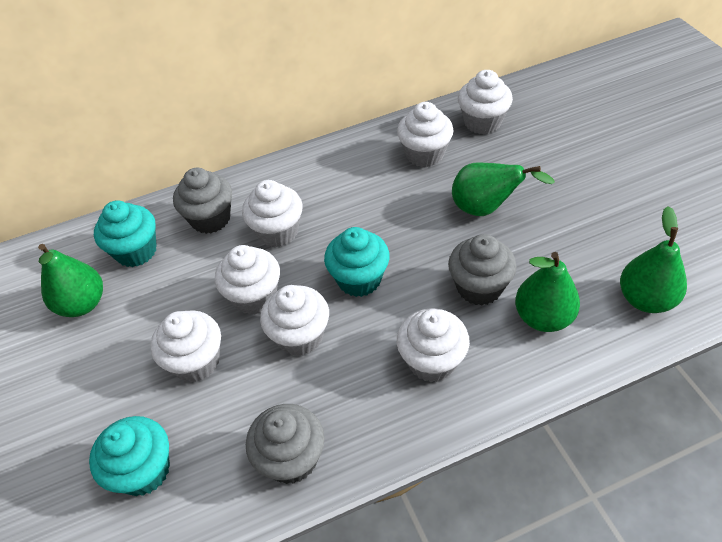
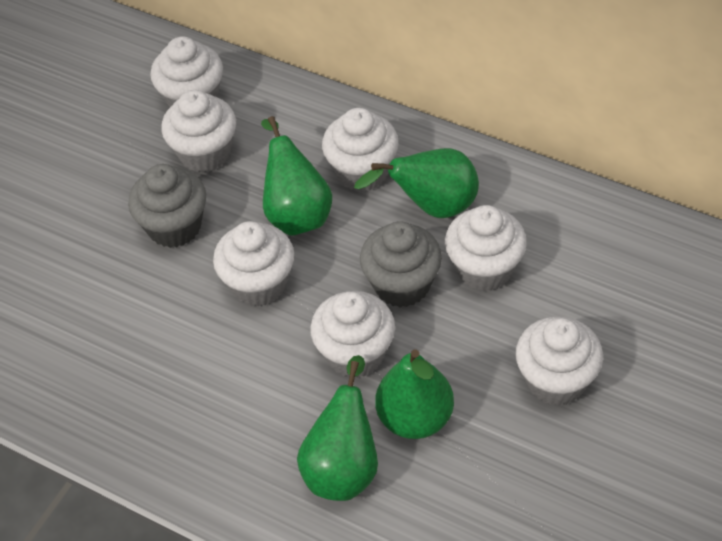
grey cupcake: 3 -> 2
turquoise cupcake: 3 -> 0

◆ ◆ ◆ ◆ ◆

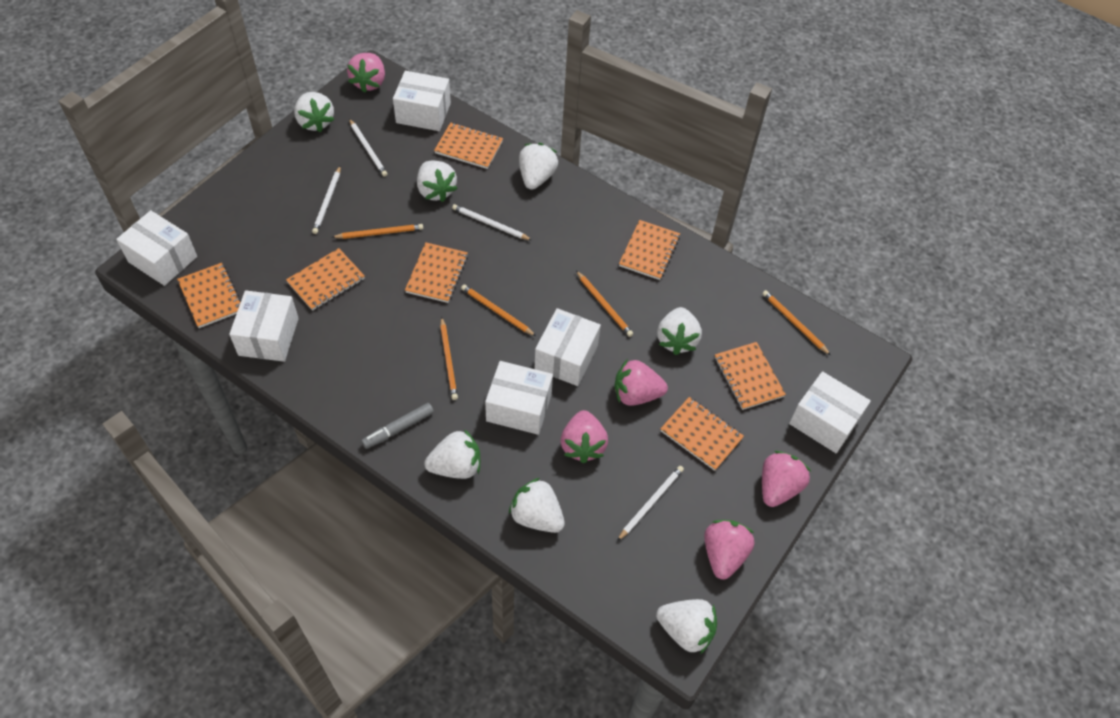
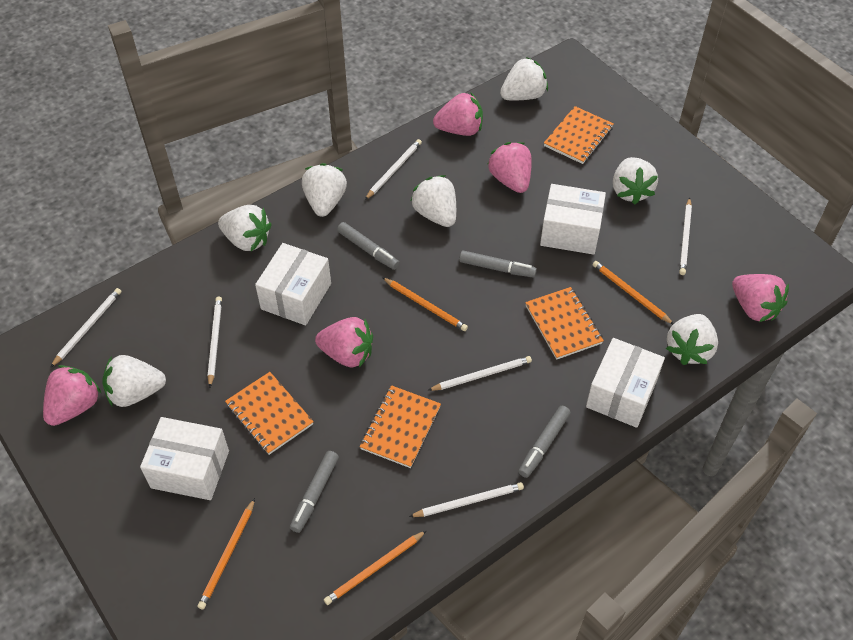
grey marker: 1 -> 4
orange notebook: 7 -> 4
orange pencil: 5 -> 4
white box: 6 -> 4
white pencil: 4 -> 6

◆ ◆ ◆ ◆ ◆

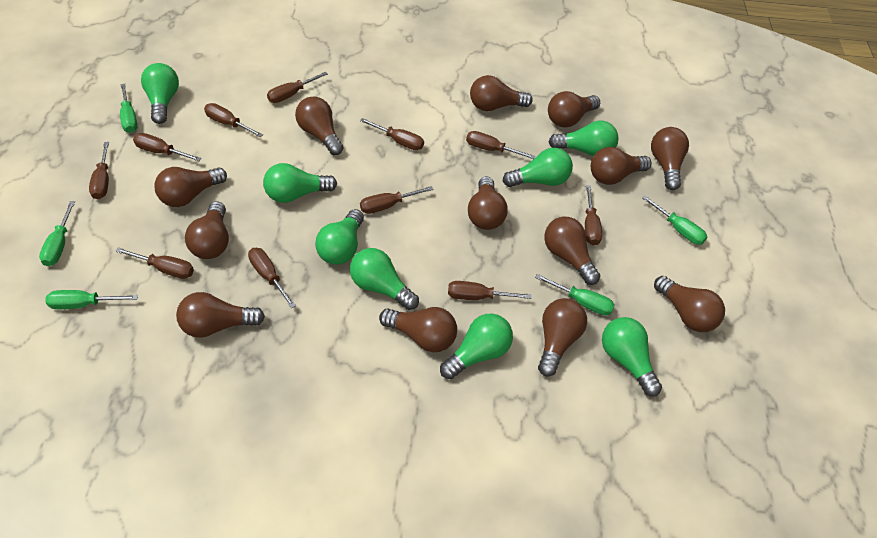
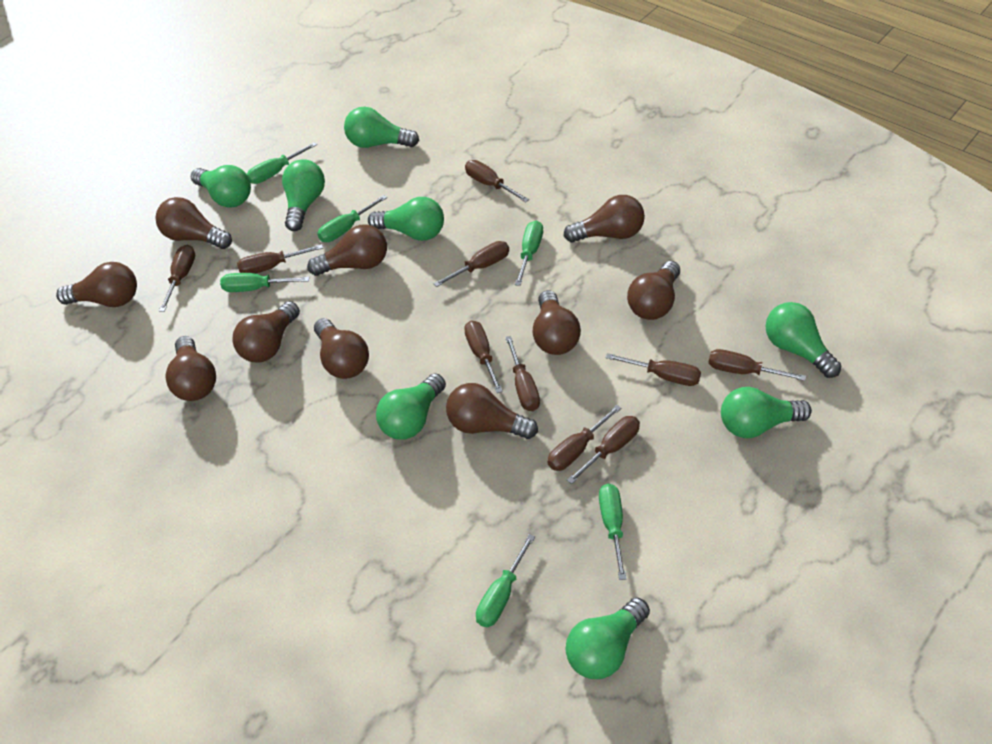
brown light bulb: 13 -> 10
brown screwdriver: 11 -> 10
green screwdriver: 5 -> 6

◆ ◆ ◆ ◆ ◆

Problem details :: Search the listing above for the lines with "brown light bulb: 13 -> 10" and "green screwdriver: 5 -> 6", then output those lines and all lines between them exactly.

Expected output ::
brown light bulb: 13 -> 10
brown screwdriver: 11 -> 10
green screwdriver: 5 -> 6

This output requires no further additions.